◆ WHAT TO DO
The full text of the records below, minus any pictures, should be given back word for word.

BEGIN

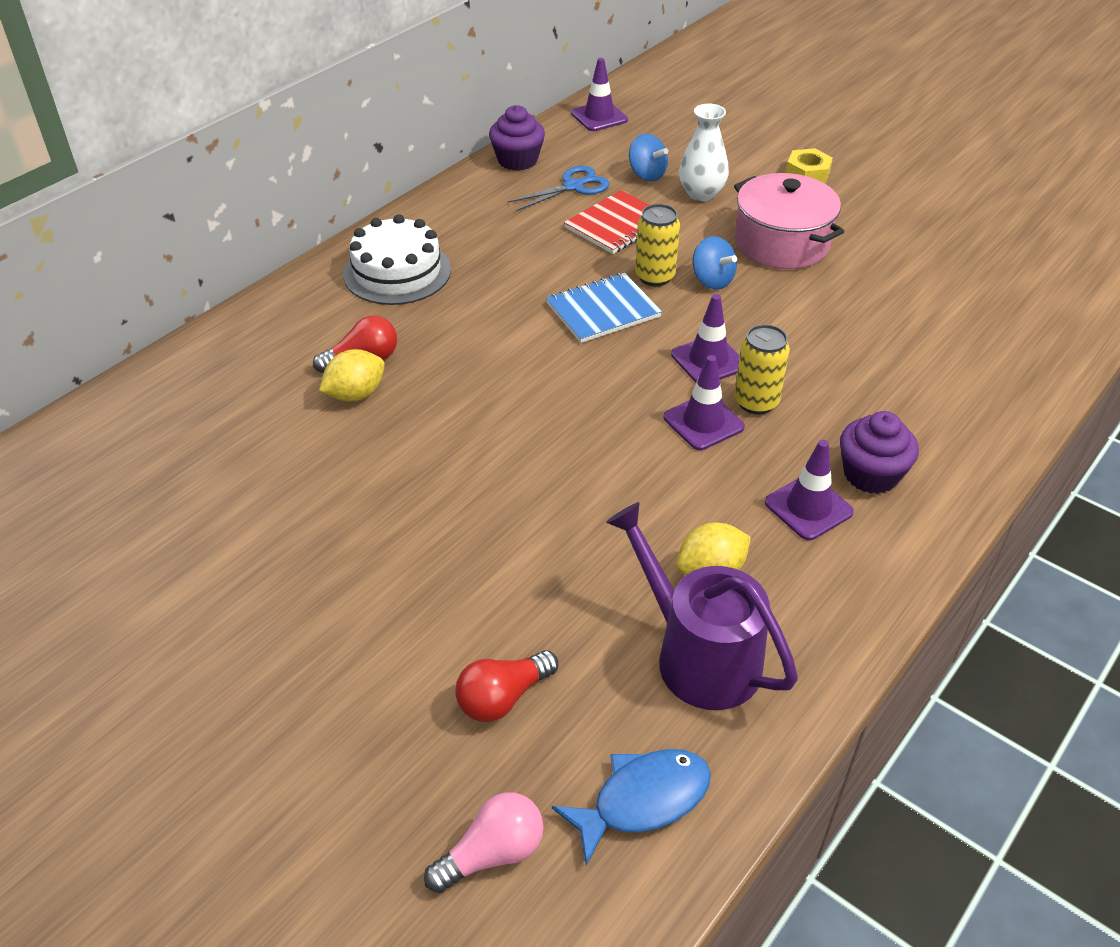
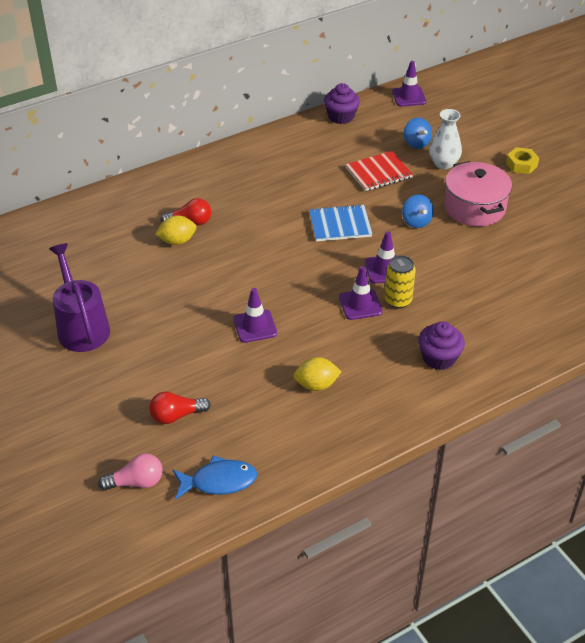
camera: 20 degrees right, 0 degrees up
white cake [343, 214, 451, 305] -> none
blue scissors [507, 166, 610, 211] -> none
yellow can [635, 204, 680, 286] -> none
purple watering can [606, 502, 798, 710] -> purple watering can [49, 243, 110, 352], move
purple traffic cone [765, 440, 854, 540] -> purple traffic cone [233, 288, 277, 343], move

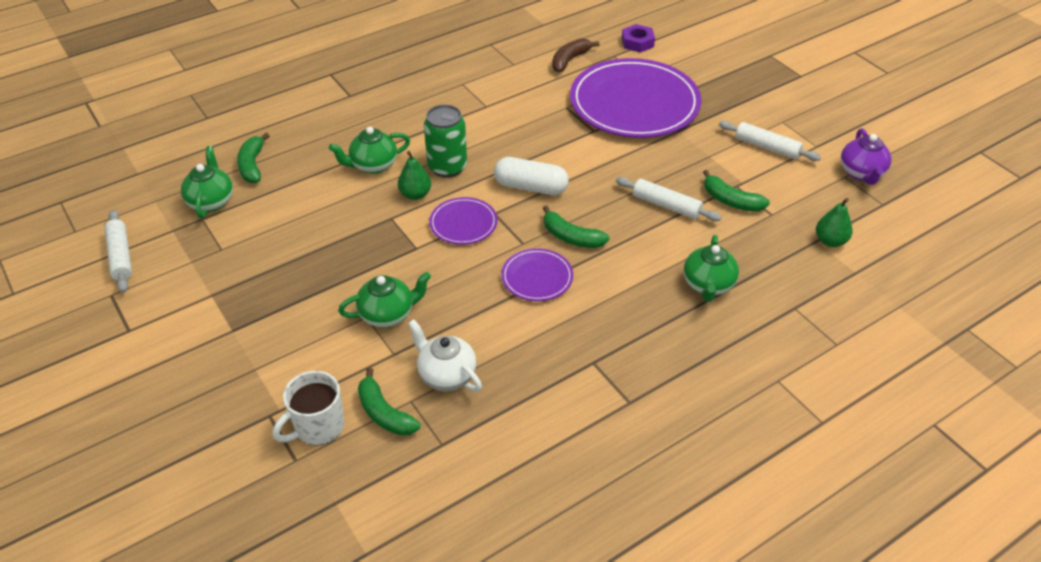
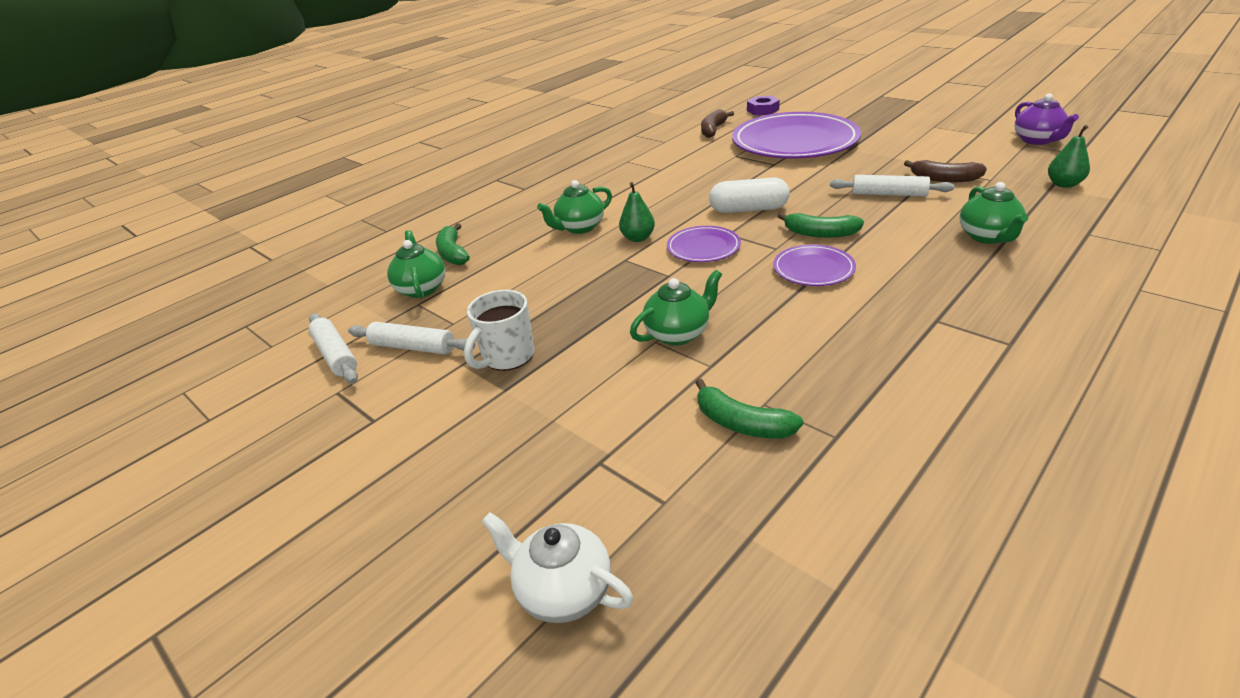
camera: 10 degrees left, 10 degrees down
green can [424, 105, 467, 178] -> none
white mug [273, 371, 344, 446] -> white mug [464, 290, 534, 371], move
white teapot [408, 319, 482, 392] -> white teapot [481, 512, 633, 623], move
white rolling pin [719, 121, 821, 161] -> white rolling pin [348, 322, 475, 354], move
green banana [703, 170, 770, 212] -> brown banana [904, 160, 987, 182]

END

◆ COMPLETED TASK
camera: 20 degrees right, 0 degrees up
white cake [343, 214, 451, 305] -> none
blue scissors [507, 166, 610, 211] -> none
yellow can [635, 204, 680, 286] -> none
purple watering can [606, 502, 798, 710] -> purple watering can [49, 243, 110, 352], move
purple traffic cone [765, 440, 854, 540] -> purple traffic cone [233, 288, 277, 343], move

camera: 10 degrees left, 10 degrees down
green can [424, 105, 467, 178] -> none
white mug [273, 371, 344, 446] -> white mug [464, 290, 534, 371], move
white teapot [408, 319, 482, 392] -> white teapot [481, 512, 633, 623], move
white rolling pin [719, 121, 821, 161] -> white rolling pin [348, 322, 475, 354], move
green banana [703, 170, 770, 212] -> brown banana [904, 160, 987, 182]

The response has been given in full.